[Scene edit records]
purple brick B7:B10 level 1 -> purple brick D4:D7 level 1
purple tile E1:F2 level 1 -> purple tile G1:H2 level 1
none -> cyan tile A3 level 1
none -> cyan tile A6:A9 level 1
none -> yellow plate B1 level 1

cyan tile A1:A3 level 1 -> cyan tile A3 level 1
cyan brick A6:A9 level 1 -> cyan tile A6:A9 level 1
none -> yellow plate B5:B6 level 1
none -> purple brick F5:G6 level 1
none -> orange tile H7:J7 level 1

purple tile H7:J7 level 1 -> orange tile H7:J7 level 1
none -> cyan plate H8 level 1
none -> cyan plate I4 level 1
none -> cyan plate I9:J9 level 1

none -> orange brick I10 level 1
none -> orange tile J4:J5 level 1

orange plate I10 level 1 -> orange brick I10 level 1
---
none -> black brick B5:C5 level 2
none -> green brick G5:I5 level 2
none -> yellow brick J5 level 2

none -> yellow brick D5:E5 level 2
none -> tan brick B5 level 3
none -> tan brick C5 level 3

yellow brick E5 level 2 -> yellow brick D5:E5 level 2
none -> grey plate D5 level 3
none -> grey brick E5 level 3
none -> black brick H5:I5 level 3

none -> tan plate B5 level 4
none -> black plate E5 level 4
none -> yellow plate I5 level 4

■ **What this task involves**
Please give back, exactly as it stands above, the stretch from the line with "none -> grey brick E5 level 3" through the line with "none -> yellow plate I5 level 4", and no line outside it.

■ **Finished task**
none -> grey brick E5 level 3
none -> black brick H5:I5 level 3

none -> tan plate B5 level 4
none -> black plate E5 level 4
none -> yellow plate I5 level 4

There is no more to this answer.